Task details »
Output every record exactly, apart from its images.

Records for processing »
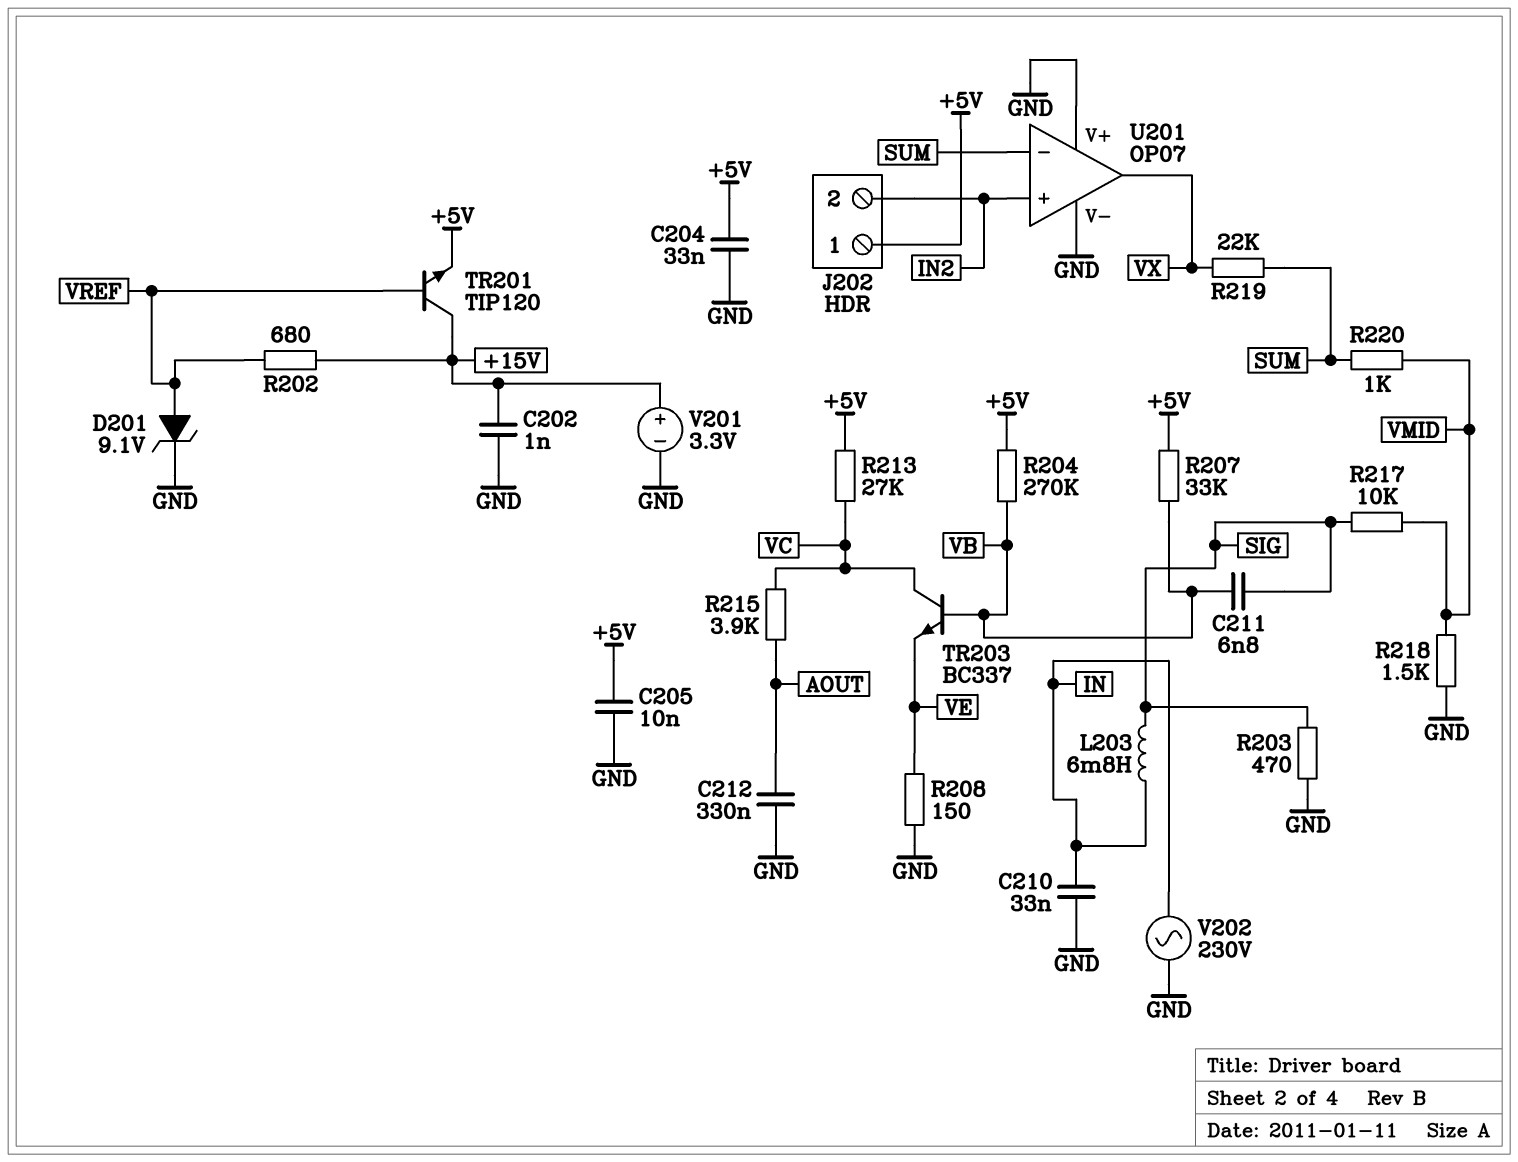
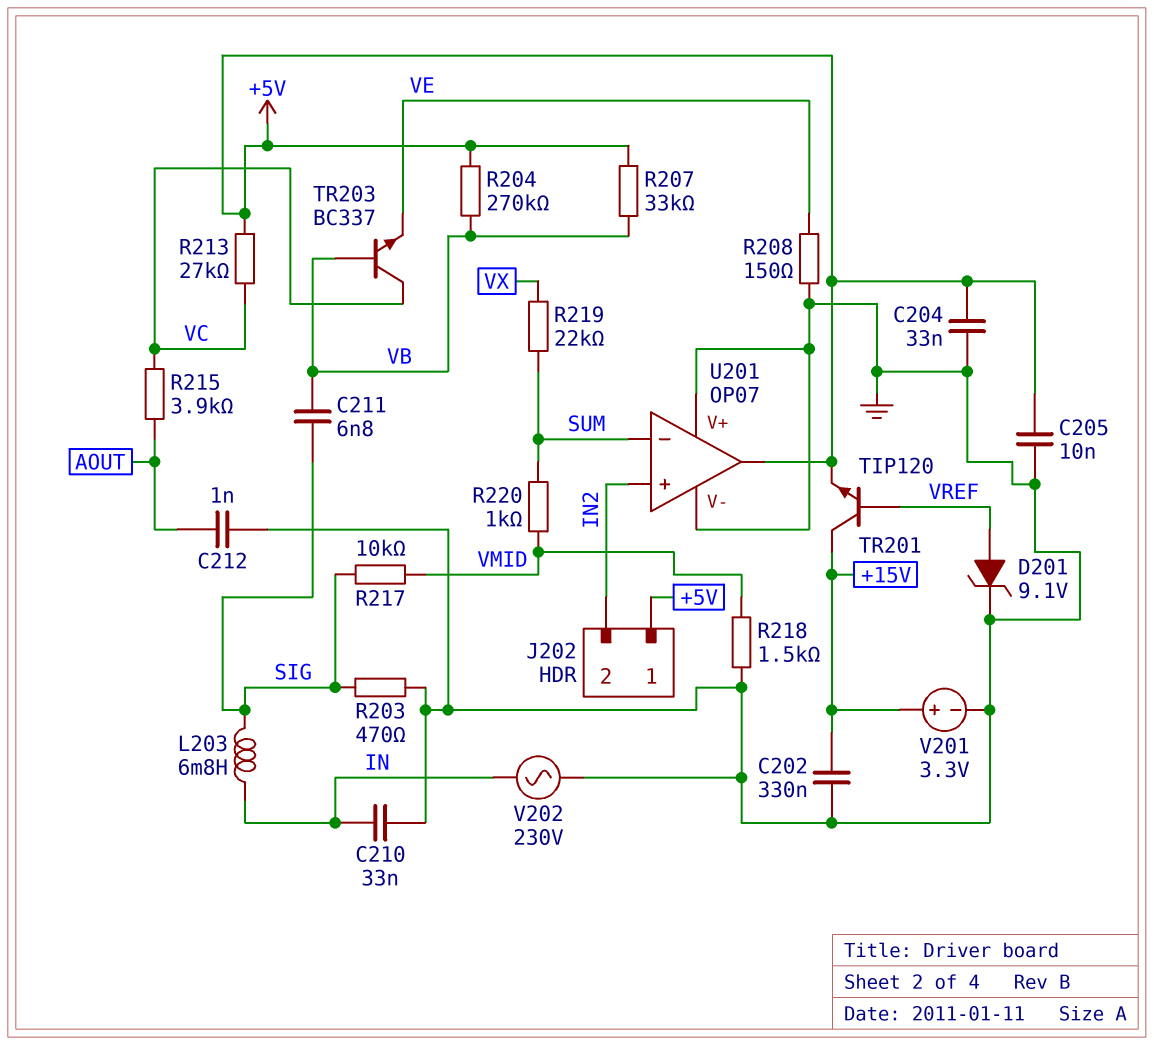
C202: 1nF (+15V, GND) -> 330nF (+15V, GND)
C212: 330nF (AOUT, GND) -> 1nF (AOUT, GND)
R202: 680 (+15V, VREF) -> none
U201 pin out: VX -> +5V

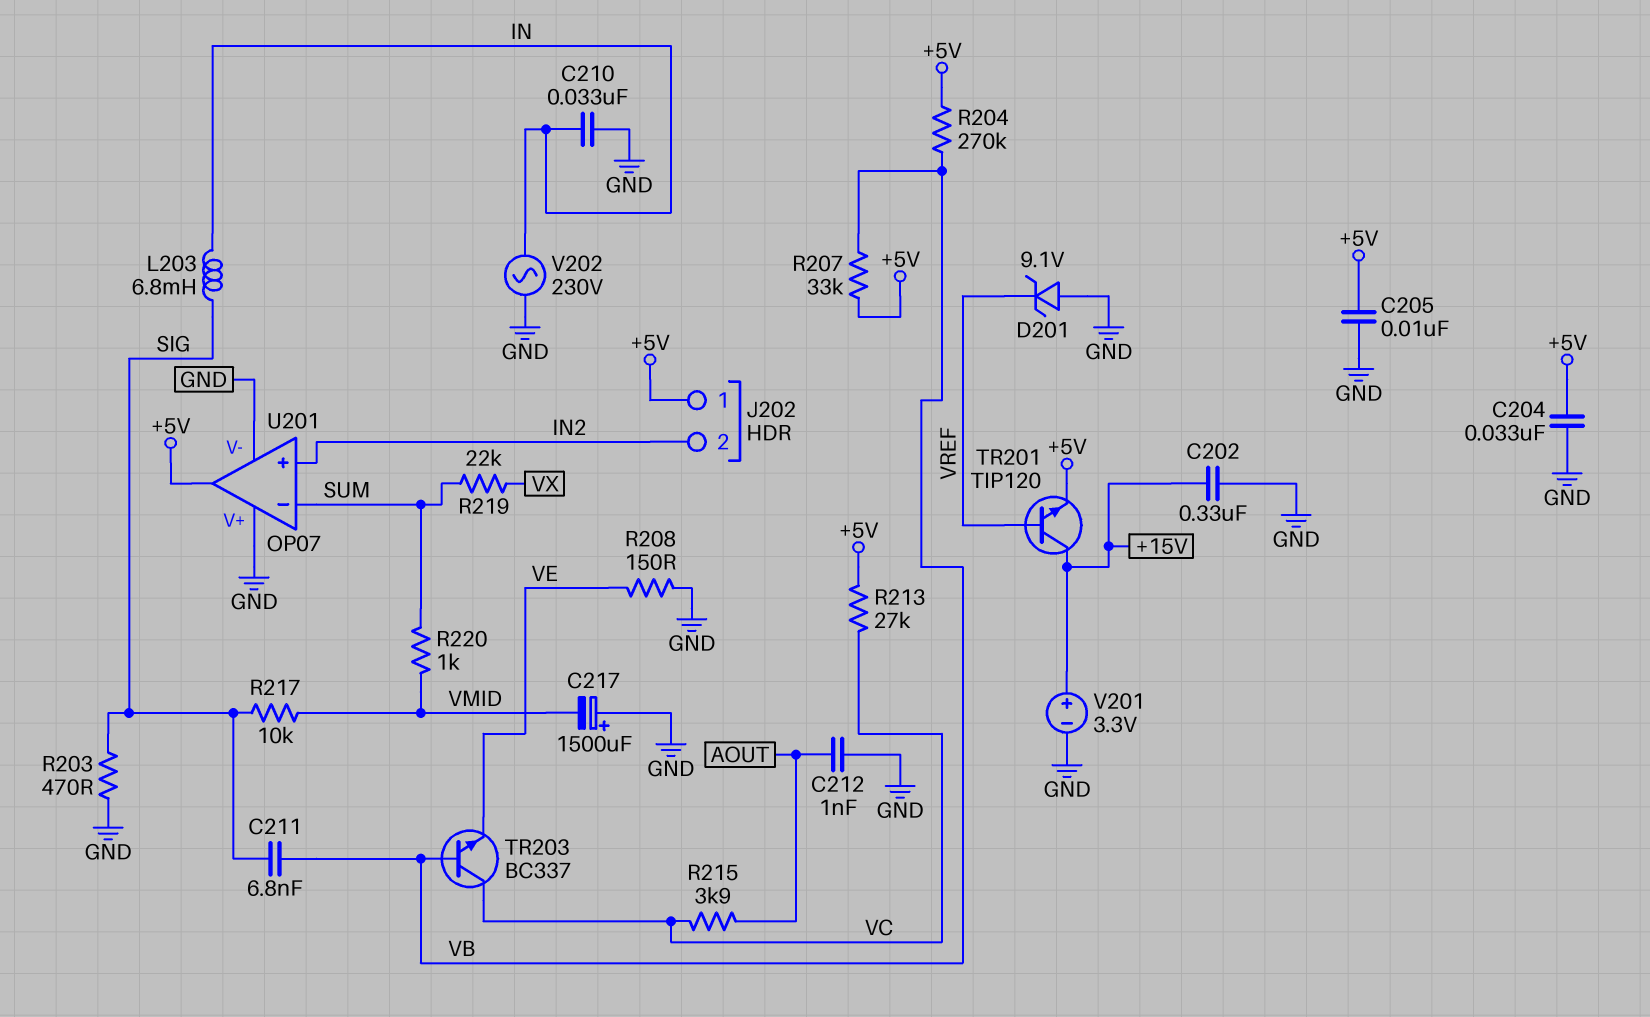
C217: none -> 1500uF (plus GND, minus VMID)
D201: zener 9.1V (A VREF, K GND) -> zener 9.1V (A GND, K VREF)
R218: 1.5k (GND, VMID) -> none

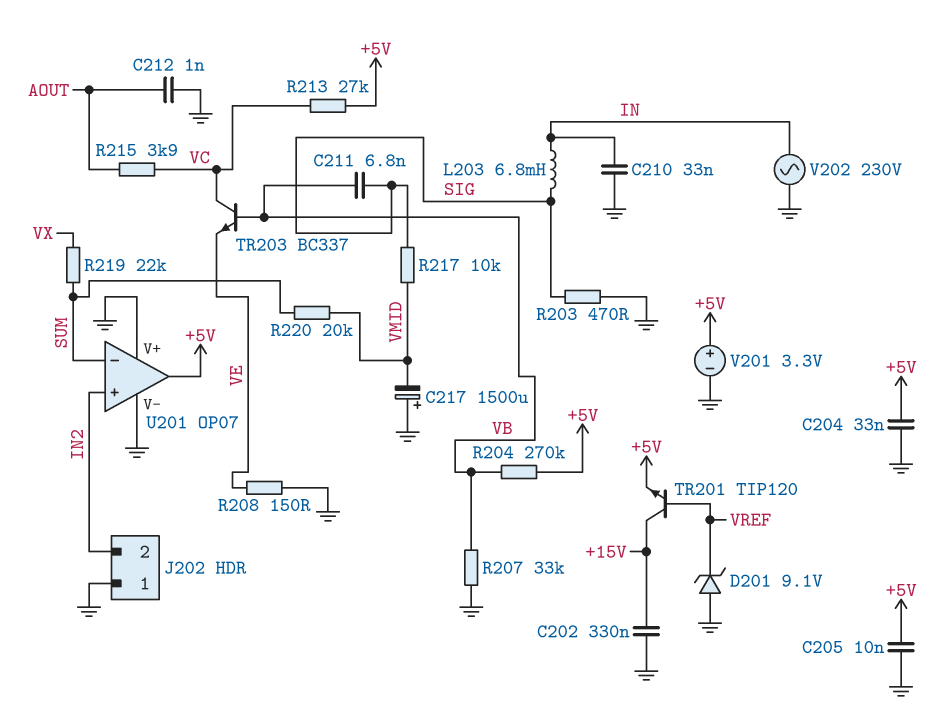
J202 pin 1: +5V -> GND
R207: 33k (+5V, VB) -> 33k (GND, VB)
R220: 1k (SUM, VMID) -> 20k (SUM, VMID)
V201: 3.3V (plus +15V, minus GND) -> 3.3V (plus +5V, minus GND)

Output for this exercise »
C202: 1nF (+15V, GND) -> 330nF (+15V, GND)
C212: 330nF (AOUT, GND) -> 1nF (AOUT, GND)
R202: 680 (+15V, VREF) -> none
U201 pin out: VX -> +5V

C217: none -> 1500uF (plus GND, minus VMID)
D201: zener 9.1V (A VREF, K GND) -> zener 9.1V (A GND, K VREF)
R218: 1.5k (GND, VMID) -> none

J202 pin 1: +5V -> GND
R207: 33k (+5V, VB) -> 33k (GND, VB)
R220: 1k (SUM, VMID) -> 20k (SUM, VMID)
V201: 3.3V (plus +15V, minus GND) -> 3.3V (plus +5V, minus GND)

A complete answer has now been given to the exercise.